**REQUIREMENT**: Go through the data line by line from the top, retyping each exactly, and end with the line that contains "Q3: none -> NMOS (G n2, D +12V, S n4)".

(Data extracted from a collection)
####
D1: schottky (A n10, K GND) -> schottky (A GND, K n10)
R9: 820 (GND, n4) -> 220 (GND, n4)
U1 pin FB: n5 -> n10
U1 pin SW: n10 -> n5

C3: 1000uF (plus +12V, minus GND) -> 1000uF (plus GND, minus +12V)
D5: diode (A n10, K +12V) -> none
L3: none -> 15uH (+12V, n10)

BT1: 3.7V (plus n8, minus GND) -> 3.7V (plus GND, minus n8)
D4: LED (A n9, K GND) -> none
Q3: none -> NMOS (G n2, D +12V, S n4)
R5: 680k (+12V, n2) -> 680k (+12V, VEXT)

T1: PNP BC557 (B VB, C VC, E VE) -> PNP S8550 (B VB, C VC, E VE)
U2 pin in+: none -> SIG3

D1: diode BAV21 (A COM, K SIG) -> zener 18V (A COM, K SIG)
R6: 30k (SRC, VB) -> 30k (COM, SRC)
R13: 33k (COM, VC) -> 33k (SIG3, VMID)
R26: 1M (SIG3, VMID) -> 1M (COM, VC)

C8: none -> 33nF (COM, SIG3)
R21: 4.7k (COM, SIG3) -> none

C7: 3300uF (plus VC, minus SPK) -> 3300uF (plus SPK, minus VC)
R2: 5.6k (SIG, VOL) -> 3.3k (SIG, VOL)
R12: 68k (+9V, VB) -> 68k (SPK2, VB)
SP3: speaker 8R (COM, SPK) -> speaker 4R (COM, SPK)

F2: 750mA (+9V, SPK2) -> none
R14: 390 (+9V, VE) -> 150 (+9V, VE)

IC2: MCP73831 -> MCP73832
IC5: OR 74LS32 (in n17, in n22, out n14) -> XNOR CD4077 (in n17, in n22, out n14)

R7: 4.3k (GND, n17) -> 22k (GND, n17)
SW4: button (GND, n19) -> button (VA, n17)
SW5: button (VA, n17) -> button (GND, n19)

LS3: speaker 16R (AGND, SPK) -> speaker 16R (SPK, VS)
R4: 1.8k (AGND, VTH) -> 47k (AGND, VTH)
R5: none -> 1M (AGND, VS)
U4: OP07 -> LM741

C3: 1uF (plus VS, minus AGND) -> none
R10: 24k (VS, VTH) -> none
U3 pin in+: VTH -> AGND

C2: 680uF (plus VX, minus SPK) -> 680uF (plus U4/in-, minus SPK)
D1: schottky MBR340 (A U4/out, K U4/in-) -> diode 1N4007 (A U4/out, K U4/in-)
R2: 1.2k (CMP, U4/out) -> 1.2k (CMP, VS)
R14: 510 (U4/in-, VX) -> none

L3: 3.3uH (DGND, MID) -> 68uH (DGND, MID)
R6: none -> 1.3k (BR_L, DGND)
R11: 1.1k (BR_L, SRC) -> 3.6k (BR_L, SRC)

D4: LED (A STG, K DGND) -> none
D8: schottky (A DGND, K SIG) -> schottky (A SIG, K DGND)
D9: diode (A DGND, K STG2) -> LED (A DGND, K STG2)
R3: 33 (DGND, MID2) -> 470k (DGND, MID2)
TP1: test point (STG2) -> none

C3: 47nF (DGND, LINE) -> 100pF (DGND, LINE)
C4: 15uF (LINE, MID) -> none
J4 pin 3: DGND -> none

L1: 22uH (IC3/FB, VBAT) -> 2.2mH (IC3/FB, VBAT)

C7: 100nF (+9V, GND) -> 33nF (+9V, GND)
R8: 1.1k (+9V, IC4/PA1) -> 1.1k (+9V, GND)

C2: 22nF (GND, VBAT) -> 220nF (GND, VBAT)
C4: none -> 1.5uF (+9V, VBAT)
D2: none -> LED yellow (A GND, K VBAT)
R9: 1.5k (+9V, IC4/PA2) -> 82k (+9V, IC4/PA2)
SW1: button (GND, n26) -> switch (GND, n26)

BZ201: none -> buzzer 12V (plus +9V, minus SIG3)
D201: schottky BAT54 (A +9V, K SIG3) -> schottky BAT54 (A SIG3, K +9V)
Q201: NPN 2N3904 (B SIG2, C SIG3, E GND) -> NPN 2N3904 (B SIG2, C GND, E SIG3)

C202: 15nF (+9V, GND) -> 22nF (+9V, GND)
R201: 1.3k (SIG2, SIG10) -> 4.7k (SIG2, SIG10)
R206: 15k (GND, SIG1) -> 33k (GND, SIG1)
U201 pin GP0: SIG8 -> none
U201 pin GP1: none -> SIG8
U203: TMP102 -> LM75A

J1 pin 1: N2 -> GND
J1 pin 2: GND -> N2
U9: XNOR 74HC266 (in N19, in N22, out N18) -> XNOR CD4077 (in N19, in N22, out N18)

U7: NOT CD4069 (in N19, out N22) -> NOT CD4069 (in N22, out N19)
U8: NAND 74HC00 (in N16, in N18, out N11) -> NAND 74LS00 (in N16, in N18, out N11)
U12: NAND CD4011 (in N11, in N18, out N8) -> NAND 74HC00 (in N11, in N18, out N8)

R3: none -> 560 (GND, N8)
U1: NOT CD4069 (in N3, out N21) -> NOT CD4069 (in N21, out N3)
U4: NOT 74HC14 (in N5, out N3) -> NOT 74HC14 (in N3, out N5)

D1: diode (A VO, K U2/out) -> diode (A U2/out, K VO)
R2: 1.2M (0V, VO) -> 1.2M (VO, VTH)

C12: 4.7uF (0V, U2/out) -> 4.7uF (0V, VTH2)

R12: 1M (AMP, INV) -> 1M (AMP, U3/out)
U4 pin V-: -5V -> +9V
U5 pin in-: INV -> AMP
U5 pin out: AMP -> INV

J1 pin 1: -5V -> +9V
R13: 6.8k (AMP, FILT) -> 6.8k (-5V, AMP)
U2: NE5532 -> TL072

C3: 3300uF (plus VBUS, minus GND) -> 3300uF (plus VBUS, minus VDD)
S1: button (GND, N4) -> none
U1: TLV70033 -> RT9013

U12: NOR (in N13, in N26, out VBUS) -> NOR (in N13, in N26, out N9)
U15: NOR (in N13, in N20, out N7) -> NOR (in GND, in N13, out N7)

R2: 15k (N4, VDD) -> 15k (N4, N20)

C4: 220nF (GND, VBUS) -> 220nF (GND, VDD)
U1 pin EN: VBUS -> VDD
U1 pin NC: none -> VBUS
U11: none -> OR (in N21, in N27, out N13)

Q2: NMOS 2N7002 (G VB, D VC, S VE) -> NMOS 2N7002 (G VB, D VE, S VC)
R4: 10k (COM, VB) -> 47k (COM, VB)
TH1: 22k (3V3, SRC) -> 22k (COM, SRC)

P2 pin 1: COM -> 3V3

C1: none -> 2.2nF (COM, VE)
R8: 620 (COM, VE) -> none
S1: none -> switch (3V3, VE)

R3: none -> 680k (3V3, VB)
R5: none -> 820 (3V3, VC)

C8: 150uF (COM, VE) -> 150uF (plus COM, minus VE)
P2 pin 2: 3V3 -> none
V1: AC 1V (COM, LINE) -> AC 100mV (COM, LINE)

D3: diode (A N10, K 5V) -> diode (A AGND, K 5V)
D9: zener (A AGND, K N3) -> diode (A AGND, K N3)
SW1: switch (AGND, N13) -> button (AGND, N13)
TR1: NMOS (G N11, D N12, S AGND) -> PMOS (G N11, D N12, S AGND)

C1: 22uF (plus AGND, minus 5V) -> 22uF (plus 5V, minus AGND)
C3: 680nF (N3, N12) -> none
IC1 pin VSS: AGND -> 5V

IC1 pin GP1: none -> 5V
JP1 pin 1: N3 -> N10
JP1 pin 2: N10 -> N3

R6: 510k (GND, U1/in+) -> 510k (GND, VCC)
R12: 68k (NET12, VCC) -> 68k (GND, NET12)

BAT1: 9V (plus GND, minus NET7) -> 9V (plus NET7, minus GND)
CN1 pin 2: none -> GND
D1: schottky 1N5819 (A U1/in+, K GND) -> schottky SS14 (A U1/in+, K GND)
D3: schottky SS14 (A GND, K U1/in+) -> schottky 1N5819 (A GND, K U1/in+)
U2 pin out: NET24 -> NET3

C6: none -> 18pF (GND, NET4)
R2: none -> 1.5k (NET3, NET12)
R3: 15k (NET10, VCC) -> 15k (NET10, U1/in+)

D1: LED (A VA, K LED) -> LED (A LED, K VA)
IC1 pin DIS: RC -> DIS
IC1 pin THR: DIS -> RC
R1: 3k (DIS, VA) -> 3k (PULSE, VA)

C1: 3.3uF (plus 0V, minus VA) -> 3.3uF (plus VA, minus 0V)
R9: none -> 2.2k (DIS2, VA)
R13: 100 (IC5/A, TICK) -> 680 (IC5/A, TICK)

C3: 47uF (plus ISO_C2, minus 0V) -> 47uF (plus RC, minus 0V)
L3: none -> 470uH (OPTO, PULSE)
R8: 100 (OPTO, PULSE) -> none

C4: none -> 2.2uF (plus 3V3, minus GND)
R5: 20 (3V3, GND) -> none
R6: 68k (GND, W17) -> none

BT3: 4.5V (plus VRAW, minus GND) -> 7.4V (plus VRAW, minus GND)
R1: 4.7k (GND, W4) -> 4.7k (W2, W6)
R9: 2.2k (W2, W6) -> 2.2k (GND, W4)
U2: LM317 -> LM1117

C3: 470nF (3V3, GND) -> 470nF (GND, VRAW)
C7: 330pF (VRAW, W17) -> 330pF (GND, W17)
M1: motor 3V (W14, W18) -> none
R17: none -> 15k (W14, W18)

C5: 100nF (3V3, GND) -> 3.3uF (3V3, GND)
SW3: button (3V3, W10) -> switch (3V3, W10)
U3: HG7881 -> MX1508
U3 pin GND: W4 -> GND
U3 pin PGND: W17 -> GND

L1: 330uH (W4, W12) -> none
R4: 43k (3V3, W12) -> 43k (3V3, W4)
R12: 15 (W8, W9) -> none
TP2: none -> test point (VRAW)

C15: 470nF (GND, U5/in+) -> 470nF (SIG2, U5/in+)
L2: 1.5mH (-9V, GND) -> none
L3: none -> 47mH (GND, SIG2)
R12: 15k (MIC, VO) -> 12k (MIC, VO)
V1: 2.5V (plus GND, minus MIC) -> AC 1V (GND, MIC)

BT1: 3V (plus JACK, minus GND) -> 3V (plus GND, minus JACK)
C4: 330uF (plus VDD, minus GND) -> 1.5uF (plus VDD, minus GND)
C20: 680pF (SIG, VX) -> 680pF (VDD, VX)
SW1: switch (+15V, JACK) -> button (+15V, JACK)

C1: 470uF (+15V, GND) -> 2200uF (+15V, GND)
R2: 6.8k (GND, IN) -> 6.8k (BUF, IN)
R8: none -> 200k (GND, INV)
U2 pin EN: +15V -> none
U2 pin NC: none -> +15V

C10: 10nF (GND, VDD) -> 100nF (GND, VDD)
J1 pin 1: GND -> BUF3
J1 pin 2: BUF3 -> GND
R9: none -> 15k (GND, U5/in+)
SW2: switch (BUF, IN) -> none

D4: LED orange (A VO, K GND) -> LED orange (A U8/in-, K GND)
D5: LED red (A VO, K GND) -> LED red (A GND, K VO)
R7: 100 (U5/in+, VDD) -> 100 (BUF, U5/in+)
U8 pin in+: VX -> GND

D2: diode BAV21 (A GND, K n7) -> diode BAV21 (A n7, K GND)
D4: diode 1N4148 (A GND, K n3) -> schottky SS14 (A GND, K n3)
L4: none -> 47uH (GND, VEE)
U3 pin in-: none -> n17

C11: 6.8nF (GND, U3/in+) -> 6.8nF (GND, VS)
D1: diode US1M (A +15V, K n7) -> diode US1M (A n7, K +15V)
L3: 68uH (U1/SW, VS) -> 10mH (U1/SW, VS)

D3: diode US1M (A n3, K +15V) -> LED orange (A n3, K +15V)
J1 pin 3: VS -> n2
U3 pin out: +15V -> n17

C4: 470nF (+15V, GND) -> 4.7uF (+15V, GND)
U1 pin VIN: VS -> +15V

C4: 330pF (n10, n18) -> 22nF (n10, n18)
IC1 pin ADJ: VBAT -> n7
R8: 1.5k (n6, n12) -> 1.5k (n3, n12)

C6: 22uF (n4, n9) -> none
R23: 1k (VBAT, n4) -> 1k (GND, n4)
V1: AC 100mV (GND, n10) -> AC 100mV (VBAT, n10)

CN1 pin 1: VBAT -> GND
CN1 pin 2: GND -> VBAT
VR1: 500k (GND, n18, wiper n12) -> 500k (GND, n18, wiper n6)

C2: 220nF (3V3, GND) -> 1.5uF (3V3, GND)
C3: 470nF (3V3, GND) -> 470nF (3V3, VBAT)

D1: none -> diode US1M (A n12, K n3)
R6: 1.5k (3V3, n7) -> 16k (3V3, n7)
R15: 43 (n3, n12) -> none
####
**YOUR SOLUTION**:
D1: schottky (A n10, K GND) -> schottky (A GND, K n10)
R9: 820 (GND, n4) -> 220 (GND, n4)
U1 pin FB: n5 -> n10
U1 pin SW: n10 -> n5

C3: 1000uF (plus +12V, minus GND) -> 1000uF (plus GND, minus +12V)
D5: diode (A n10, K +12V) -> none
L3: none -> 15uH (+12V, n10)

BT1: 3.7V (plus n8, minus GND) -> 3.7V (plus GND, minus n8)
D4: LED (A n9, K GND) -> none
Q3: none -> NMOS (G n2, D +12V, S n4)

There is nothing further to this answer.